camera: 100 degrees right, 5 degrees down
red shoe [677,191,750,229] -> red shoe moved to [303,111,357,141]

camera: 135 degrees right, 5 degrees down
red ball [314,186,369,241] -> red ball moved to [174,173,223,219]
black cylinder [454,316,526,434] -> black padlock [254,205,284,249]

------

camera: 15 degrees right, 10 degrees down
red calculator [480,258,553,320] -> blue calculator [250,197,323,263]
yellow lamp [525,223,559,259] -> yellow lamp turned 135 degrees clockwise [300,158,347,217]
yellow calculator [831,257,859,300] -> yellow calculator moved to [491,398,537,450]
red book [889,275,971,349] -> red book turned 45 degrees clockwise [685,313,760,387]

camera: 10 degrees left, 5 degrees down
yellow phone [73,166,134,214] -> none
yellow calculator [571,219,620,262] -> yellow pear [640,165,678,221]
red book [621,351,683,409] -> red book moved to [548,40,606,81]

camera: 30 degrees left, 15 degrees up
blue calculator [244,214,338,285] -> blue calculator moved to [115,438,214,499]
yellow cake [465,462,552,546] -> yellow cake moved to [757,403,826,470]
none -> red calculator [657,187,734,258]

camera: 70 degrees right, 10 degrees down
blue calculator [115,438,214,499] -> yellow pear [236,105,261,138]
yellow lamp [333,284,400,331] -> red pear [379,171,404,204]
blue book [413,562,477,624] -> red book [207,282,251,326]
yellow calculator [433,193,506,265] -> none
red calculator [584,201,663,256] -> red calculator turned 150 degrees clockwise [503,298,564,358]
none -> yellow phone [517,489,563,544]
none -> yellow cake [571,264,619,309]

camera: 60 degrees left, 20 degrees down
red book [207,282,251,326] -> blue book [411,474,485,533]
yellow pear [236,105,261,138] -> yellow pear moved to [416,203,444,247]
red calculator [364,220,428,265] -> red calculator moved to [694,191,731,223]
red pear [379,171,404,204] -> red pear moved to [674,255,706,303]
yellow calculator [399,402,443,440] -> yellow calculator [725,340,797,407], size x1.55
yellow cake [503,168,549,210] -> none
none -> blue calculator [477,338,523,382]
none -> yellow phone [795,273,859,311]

------

▶ **TASK**: Scan the entries above for the word "pear" and collect each line holding it.

▶ **RESPONSE TO THE EXERCISE**:
yellow calculator [571,219,620,262] -> yellow pear [640,165,678,221]
blue calculator [115,438,214,499] -> yellow pear [236,105,261,138]
yellow lamp [333,284,400,331] -> red pear [379,171,404,204]
yellow pear [236,105,261,138] -> yellow pear moved to [416,203,444,247]
red pear [379,171,404,204] -> red pear moved to [674,255,706,303]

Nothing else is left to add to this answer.